§ **WORK REQUIRED**
Copy the entries that appear below in full, leaving out any picture among them.

§ **INPUT MATERIAL**
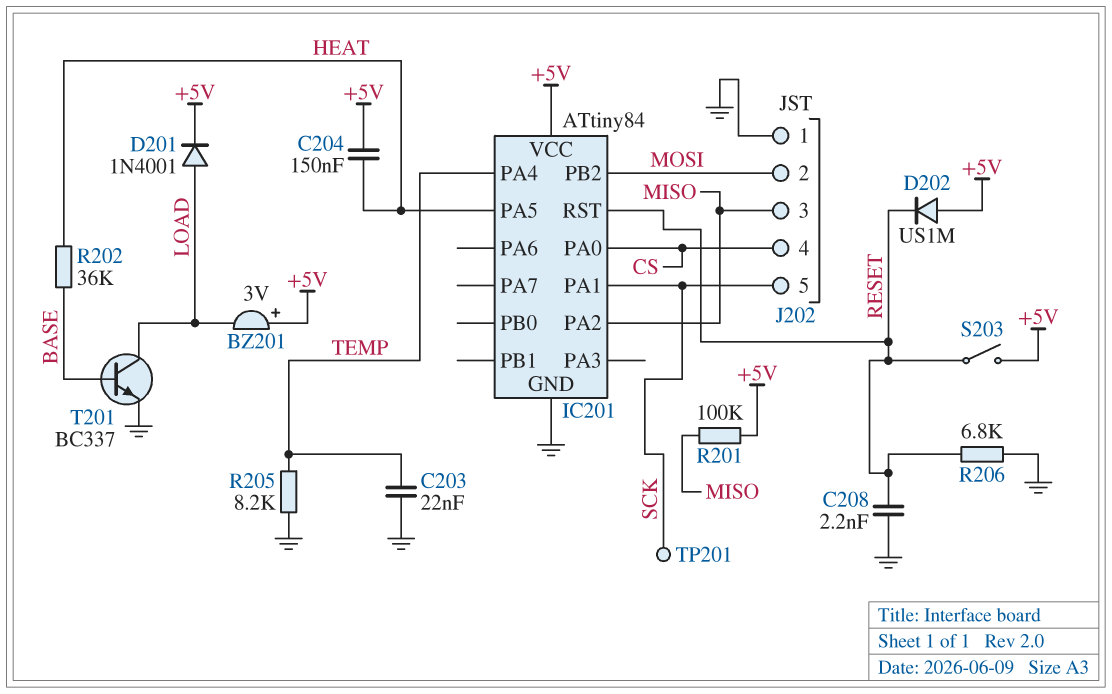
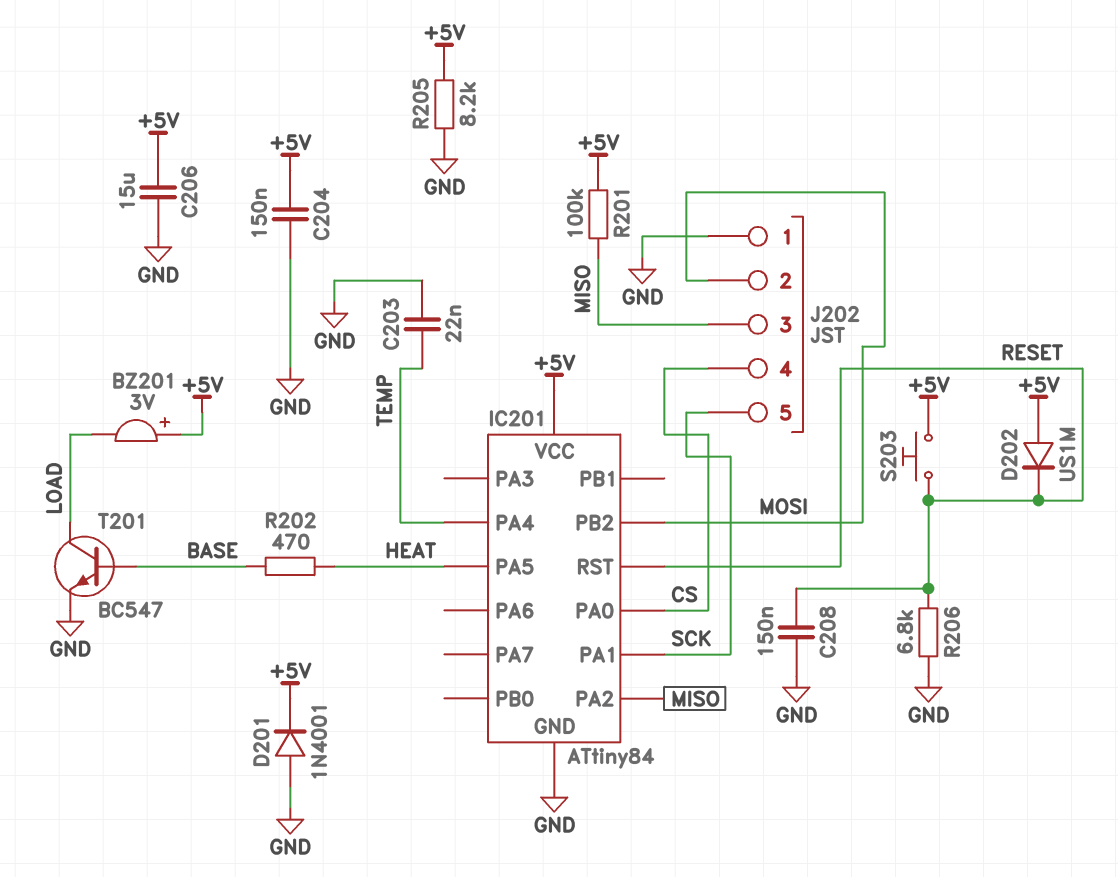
C204: 150nF (+5V, HEAT) -> 150nF (+5V, GND)
C206: none -> 15uF (+5V, GND)
C208: 2.2nF (GND, RESET) -> 150nF (GND, RESET)
D201: diode 1N4001 (A LOAD, K +5V) -> diode 1N4001 (A GND, K +5V)
R202: 36k (BASE, HEAT) -> 470 (BASE, HEAT)
R205: 8.2k (GND, TEMP) -> 8.2k (+5V, GND)
S203: switch (+5V, RESET) -> button (+5V, RESET)
T201: NPN BC337 (B BASE, C LOAD, E GND) -> NPN BC547 (B BASE, C LOAD, E GND)
TP201: test point (SCK) -> none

§ **SOLUTION FOR THIS PROBLEM**
C204: 150nF (+5V, HEAT) -> 150nF (+5V, GND)
C206: none -> 15uF (+5V, GND)
C208: 2.2nF (GND, RESET) -> 150nF (GND, RESET)
D201: diode 1N4001 (A LOAD, K +5V) -> diode 1N4001 (A GND, K +5V)
R202: 36k (BASE, HEAT) -> 470 (BASE, HEAT)
R205: 8.2k (GND, TEMP) -> 8.2k (+5V, GND)
S203: switch (+5V, RESET) -> button (+5V, RESET)
T201: NPN BC337 (B BASE, C LOAD, E GND) -> NPN BC547 (B BASE, C LOAD, E GND)
TP201: test point (SCK) -> none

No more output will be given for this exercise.